> _Directions_
Write the records below out again. Match them exactly.

(Version difference data)
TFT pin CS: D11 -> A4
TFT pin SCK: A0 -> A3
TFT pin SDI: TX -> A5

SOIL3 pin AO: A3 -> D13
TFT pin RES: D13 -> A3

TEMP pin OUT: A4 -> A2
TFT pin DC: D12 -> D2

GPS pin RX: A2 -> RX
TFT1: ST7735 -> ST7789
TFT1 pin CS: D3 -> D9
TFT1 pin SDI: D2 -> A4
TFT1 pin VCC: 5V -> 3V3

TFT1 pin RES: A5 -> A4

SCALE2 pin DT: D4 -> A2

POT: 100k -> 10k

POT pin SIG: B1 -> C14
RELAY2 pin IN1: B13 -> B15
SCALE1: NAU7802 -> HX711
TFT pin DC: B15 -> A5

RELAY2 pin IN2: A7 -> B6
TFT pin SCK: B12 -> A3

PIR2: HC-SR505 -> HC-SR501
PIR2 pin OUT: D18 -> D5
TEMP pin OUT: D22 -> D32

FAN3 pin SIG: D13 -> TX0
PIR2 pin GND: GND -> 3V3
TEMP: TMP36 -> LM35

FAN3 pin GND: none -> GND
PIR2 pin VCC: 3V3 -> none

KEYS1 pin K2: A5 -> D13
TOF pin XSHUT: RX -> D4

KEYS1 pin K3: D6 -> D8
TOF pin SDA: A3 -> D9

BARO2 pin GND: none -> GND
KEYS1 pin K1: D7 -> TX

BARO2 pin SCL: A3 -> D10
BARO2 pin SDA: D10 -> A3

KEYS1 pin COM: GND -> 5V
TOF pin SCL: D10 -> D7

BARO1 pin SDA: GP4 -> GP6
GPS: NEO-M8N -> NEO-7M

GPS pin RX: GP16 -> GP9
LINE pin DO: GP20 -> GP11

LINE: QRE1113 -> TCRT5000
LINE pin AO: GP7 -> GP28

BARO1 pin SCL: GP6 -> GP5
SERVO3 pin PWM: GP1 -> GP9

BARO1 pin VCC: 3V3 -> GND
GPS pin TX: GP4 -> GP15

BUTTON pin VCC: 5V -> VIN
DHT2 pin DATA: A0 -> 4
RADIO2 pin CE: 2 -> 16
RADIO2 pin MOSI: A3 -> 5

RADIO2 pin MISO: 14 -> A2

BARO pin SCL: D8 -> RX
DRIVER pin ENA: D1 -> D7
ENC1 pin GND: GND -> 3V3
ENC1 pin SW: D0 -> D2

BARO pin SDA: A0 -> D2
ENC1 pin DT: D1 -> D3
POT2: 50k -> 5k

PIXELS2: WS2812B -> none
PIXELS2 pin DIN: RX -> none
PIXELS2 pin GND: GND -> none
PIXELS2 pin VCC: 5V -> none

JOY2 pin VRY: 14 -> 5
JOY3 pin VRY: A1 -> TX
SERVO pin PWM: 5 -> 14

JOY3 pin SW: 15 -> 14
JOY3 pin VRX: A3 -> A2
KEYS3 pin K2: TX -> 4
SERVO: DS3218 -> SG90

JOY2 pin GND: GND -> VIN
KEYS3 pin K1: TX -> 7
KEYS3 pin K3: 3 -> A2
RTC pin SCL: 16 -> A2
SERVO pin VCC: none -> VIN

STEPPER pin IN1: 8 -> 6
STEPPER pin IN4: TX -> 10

> _Expected answer_
TFT pin CS: D11 -> A4
TFT pin SCK: A0 -> A3
TFT pin SDI: TX -> A5

SOIL3 pin AO: A3 -> D13
TFT pin RES: D13 -> A3

TEMP pin OUT: A4 -> A2
TFT pin DC: D12 -> D2

GPS pin RX: A2 -> RX
TFT1: ST7735 -> ST7789
TFT1 pin CS: D3 -> D9
TFT1 pin SDI: D2 -> A4
TFT1 pin VCC: 5V -> 3V3

TFT1 pin RES: A5 -> A4

SCALE2 pin DT: D4 -> A2

POT: 100k -> 10k

POT pin SIG: B1 -> C14
RELAY2 pin IN1: B13 -> B15
SCALE1: NAU7802 -> HX711
TFT pin DC: B15 -> A5

RELAY2 pin IN2: A7 -> B6
TFT pin SCK: B12 -> A3

PIR2: HC-SR505 -> HC-SR501
PIR2 pin OUT: D18 -> D5
TEMP pin OUT: D22 -> D32

FAN3 pin SIG: D13 -> TX0
PIR2 pin GND: GND -> 3V3
TEMP: TMP36 -> LM35

FAN3 pin GND: none -> GND
PIR2 pin VCC: 3V3 -> none

KEYS1 pin K2: A5 -> D13
TOF pin XSHUT: RX -> D4

KEYS1 pin K3: D6 -> D8
TOF pin SDA: A3 -> D9

BARO2 pin GND: none -> GND
KEYS1 pin K1: D7 -> TX

BARO2 pin SCL: A3 -> D10
BARO2 pin SDA: D10 -> A3

KEYS1 pin COM: GND -> 5V
TOF pin SCL: D10 -> D7

BARO1 pin SDA: GP4 -> GP6
GPS: NEO-M8N -> NEO-7M

GPS pin RX: GP16 -> GP9
LINE pin DO: GP20 -> GP11

LINE: QRE1113 -> TCRT5000
LINE pin AO: GP7 -> GP28

BARO1 pin SCL: GP6 -> GP5
SERVO3 pin PWM: GP1 -> GP9

BARO1 pin VCC: 3V3 -> GND
GPS pin TX: GP4 -> GP15

BUTTON pin VCC: 5V -> VIN
DHT2 pin DATA: A0 -> 4
RADIO2 pin CE: 2 -> 16
RADIO2 pin MOSI: A3 -> 5

RADIO2 pin MISO: 14 -> A2

BARO pin SCL: D8 -> RX
DRIVER pin ENA: D1 -> D7
ENC1 pin GND: GND -> 3V3
ENC1 pin SW: D0 -> D2

BARO pin SDA: A0 -> D2
ENC1 pin DT: D1 -> D3
POT2: 50k -> 5k

PIXELS2: WS2812B -> none
PIXELS2 pin DIN: RX -> none
PIXELS2 pin GND: GND -> none
PIXELS2 pin VCC: 5V -> none

JOY2 pin VRY: 14 -> 5
JOY3 pin VRY: A1 -> TX
SERVO pin PWM: 5 -> 14

JOY3 pin SW: 15 -> 14
JOY3 pin VRX: A3 -> A2
KEYS3 pin K2: TX -> 4
SERVO: DS3218 -> SG90

JOY2 pin GND: GND -> VIN
KEYS3 pin K1: TX -> 7
KEYS3 pin K3: 3 -> A2
RTC pin SCL: 16 -> A2
SERVO pin VCC: none -> VIN

STEPPER pin IN1: 8 -> 6
STEPPER pin IN4: TX -> 10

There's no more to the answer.